• **THE TASK**:
Once you have read the entries, please say how many lines hold the string "plus", giving the number only.

[Before-and-after change data]
▬▬▬▬▬▬▬▬▬▬

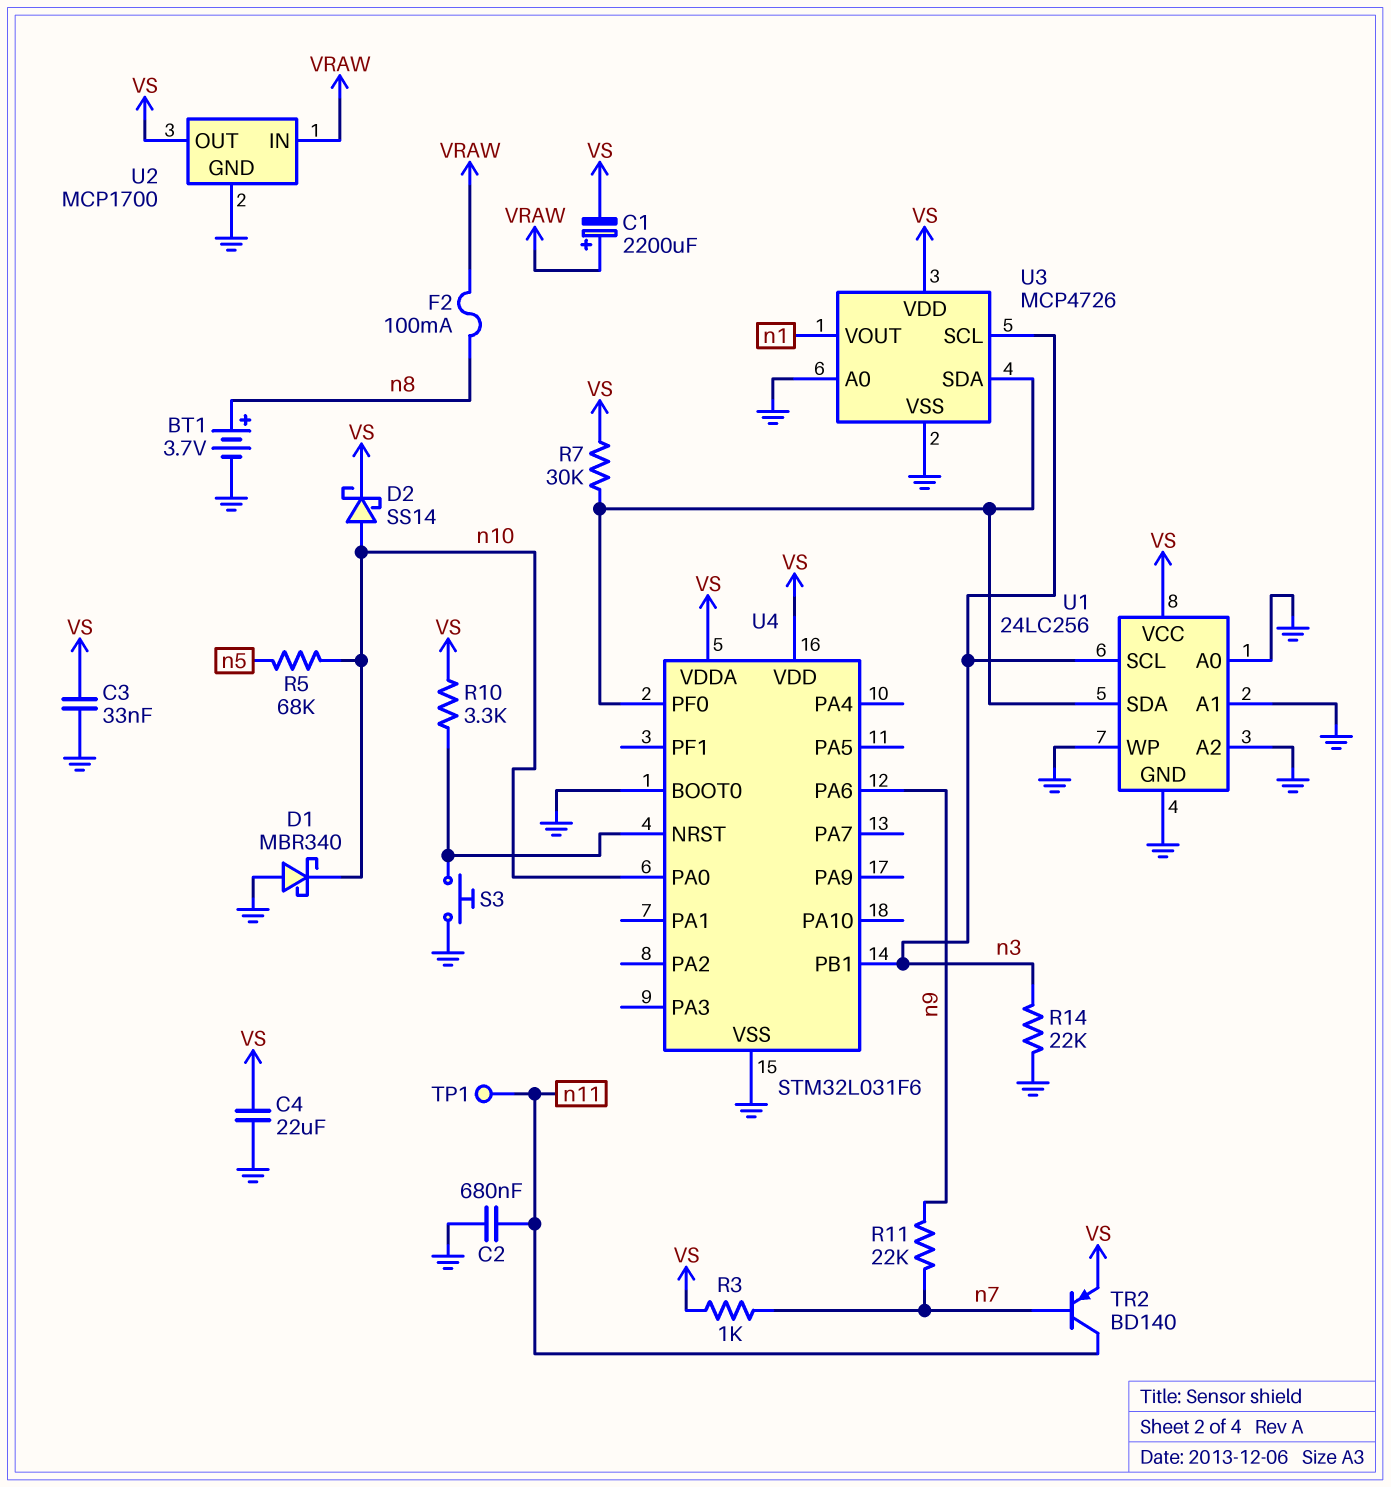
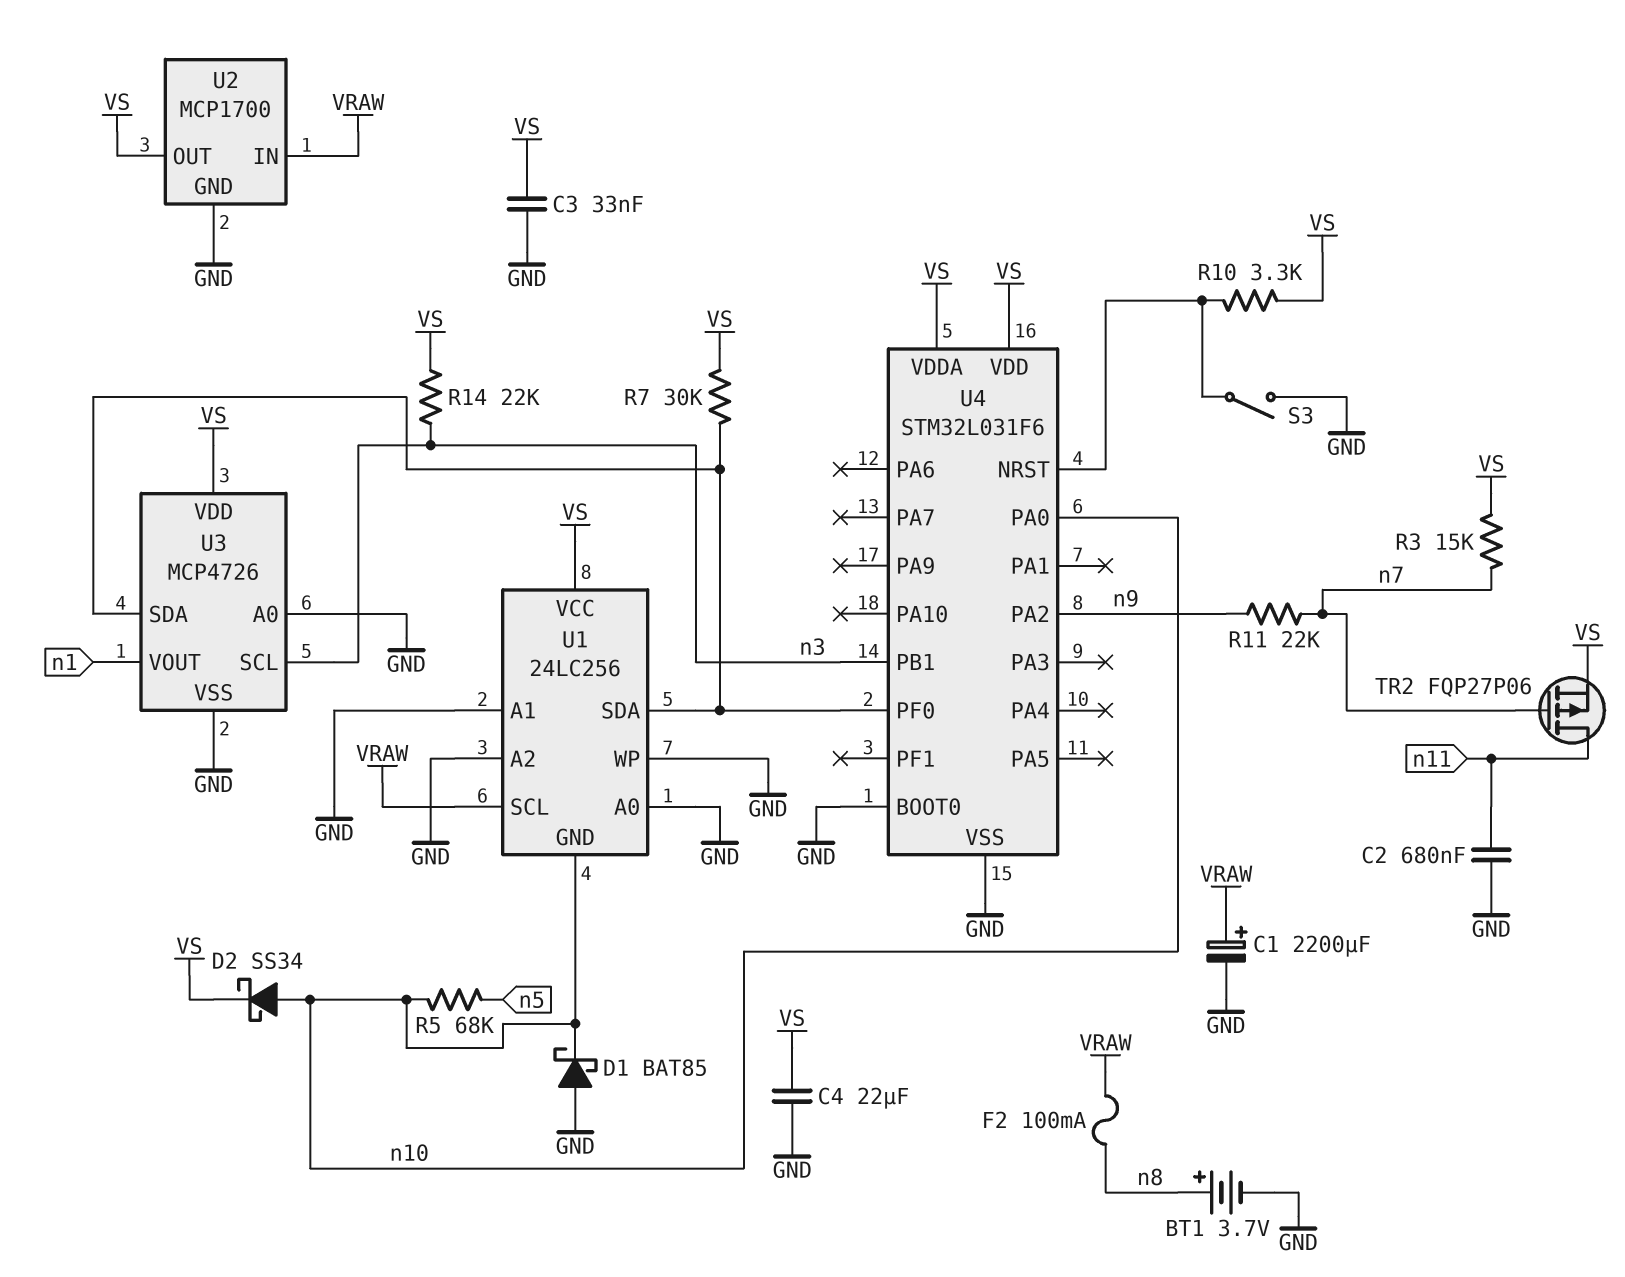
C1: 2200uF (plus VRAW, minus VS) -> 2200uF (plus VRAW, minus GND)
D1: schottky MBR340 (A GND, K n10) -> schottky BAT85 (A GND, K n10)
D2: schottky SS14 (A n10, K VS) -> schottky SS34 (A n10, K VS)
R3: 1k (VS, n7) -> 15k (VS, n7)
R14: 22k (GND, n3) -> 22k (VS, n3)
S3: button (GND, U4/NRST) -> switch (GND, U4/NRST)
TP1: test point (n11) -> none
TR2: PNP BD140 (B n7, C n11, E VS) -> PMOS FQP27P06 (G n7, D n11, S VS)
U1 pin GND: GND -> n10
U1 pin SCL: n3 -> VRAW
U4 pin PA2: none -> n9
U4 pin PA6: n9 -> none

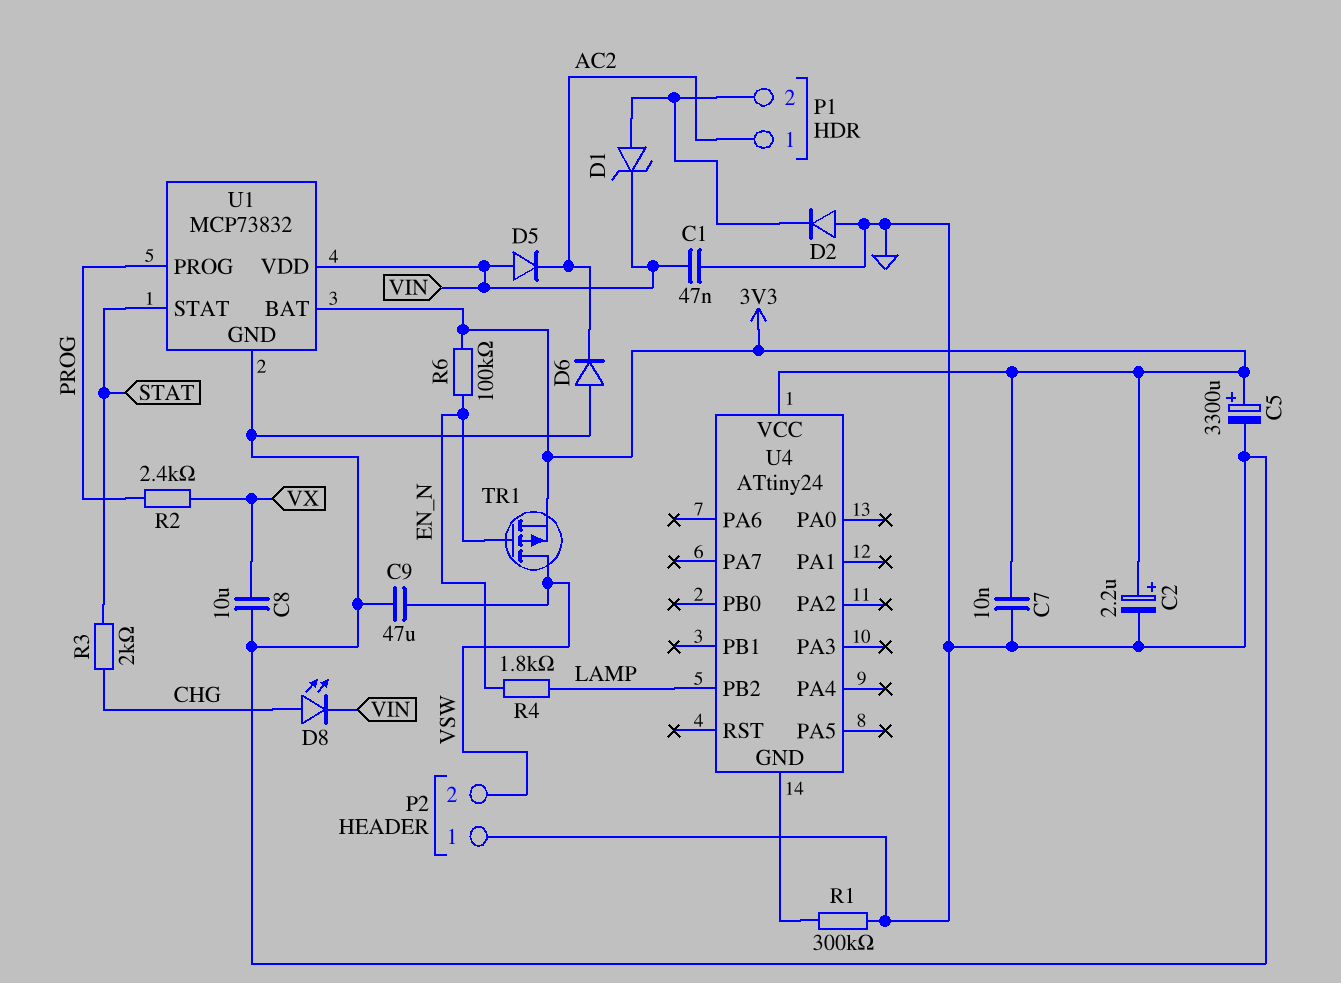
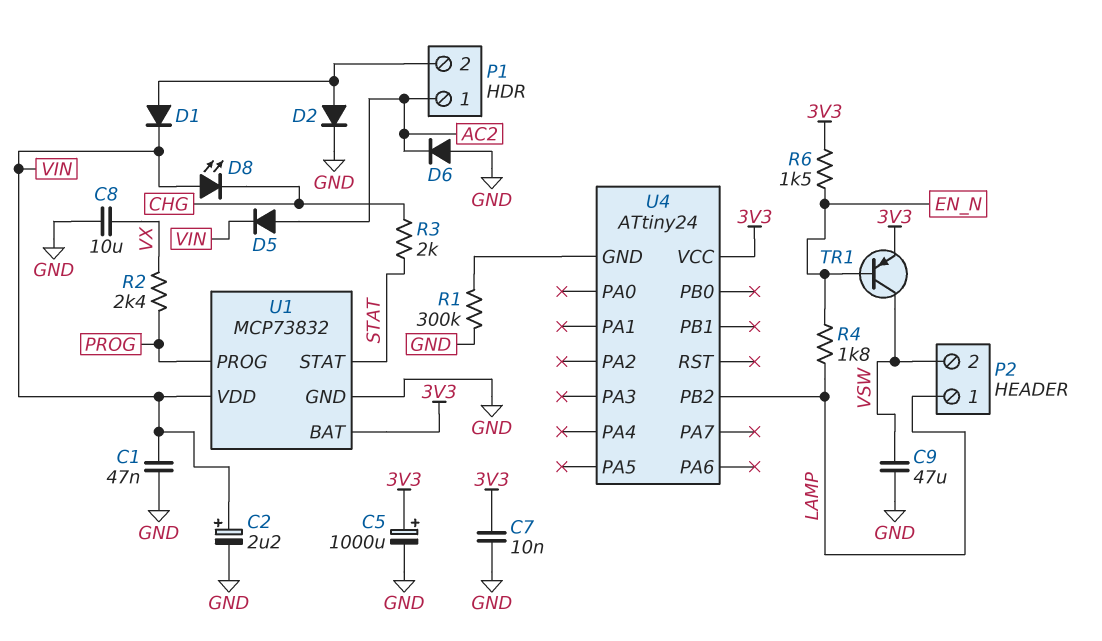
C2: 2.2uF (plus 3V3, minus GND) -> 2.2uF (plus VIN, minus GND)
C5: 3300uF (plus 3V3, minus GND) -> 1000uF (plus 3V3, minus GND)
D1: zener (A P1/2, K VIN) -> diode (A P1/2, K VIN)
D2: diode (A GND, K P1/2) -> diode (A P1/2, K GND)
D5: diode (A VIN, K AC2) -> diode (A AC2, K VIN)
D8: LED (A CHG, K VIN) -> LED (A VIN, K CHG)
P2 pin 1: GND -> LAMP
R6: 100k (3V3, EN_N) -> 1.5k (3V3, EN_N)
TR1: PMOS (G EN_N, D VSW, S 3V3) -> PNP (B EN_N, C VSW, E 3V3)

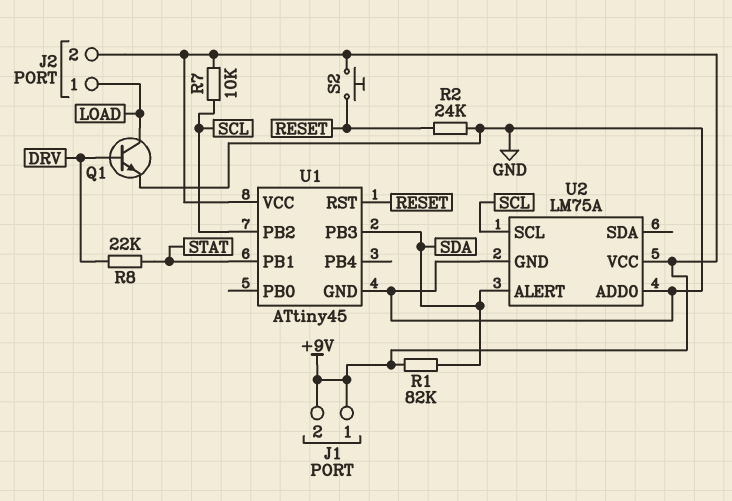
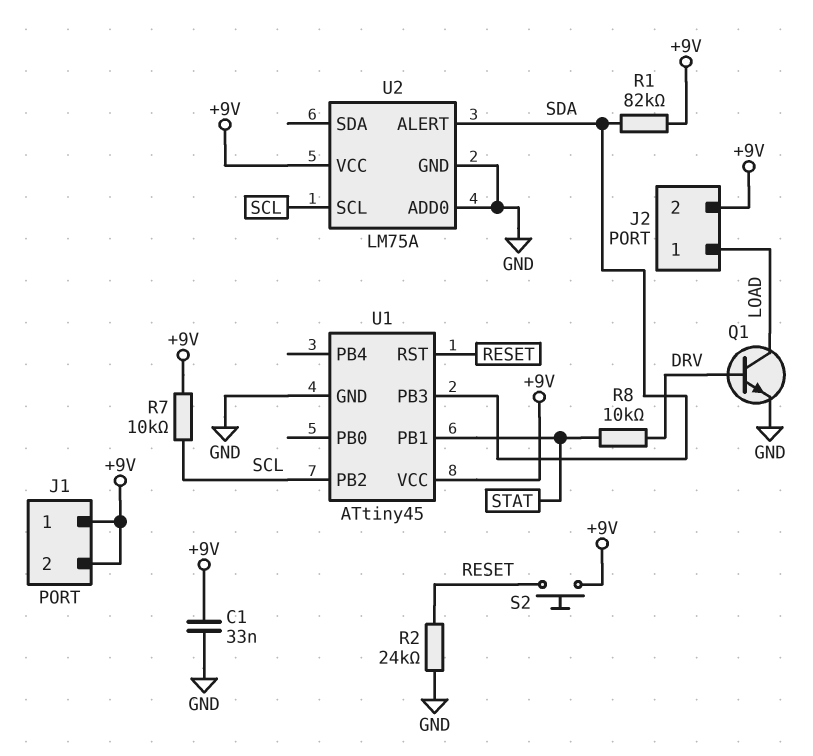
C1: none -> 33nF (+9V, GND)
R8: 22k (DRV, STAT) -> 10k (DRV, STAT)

▬▬▬▬▬▬▬▬▬▬

• **RESPONSE**:
3